## What needs to be done:
Would you reproduce exactly the lines below from the one holding "none -> cyan tile C1:D1 level 1" through the one holding "none -> purple plate I15:L15 level 1", inclusive, and no others?

## Records drawn from a dataset:

★ ★ ★

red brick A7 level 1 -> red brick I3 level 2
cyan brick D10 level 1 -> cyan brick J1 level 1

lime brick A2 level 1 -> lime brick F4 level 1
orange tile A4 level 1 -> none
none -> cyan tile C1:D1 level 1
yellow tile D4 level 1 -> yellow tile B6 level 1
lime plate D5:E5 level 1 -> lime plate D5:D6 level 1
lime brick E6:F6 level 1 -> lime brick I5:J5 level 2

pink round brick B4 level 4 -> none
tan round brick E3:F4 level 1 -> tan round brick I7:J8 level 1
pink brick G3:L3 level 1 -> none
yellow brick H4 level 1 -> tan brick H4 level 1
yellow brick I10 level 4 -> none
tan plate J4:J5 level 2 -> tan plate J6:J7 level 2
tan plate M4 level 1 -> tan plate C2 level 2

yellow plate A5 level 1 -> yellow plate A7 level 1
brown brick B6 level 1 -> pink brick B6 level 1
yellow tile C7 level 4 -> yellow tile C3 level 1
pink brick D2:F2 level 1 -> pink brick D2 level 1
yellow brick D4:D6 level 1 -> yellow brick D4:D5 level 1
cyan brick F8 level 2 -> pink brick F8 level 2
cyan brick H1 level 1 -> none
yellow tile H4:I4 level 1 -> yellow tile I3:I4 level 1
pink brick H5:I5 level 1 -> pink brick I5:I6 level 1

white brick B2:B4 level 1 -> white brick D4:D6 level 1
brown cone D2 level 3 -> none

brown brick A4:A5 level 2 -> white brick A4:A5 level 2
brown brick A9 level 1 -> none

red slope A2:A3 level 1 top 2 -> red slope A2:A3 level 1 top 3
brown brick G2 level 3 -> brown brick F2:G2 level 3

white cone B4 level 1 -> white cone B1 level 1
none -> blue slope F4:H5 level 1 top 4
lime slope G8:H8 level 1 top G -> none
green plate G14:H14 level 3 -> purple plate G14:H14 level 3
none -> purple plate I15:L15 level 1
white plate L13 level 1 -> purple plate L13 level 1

★ ★ ★

## Exercise response:
none -> cyan tile C1:D1 level 1
yellow tile D4 level 1 -> yellow tile B6 level 1
lime plate D5:E5 level 1 -> lime plate D5:D6 level 1
lime brick E6:F6 level 1 -> lime brick I5:J5 level 2

pink round brick B4 level 4 -> none
tan round brick E3:F4 level 1 -> tan round brick I7:J8 level 1
pink brick G3:L3 level 1 -> none
yellow brick H4 level 1 -> tan brick H4 level 1
yellow brick I10 level 4 -> none
tan plate J4:J5 level 2 -> tan plate J6:J7 level 2
tan plate M4 level 1 -> tan plate C2 level 2

yellow plate A5 level 1 -> yellow plate A7 level 1
brown brick B6 level 1 -> pink brick B6 level 1
yellow tile C7 level 4 -> yellow tile C3 level 1
pink brick D2:F2 level 1 -> pink brick D2 level 1
yellow brick D4:D6 level 1 -> yellow brick D4:D5 level 1
cyan brick F8 level 2 -> pink brick F8 level 2
cyan brick H1 level 1 -> none
yellow tile H4:I4 level 1 -> yellow tile I3:I4 level 1
pink brick H5:I5 level 1 -> pink brick I5:I6 level 1

white brick B2:B4 level 1 -> white brick D4:D6 level 1
brown cone D2 level 3 -> none

brown brick A4:A5 level 2 -> white brick A4:A5 level 2
brown brick A9 level 1 -> none

red slope A2:A3 level 1 top 2 -> red slope A2:A3 level 1 top 3
brown brick G2 level 3 -> brown brick F2:G2 level 3

white cone B4 level 1 -> white cone B1 level 1
none -> blue slope F4:H5 level 1 top 4
lime slope G8:H8 level 1 top G -> none
green plate G14:H14 level 3 -> purple plate G14:H14 level 3
none -> purple plate I15:L15 level 1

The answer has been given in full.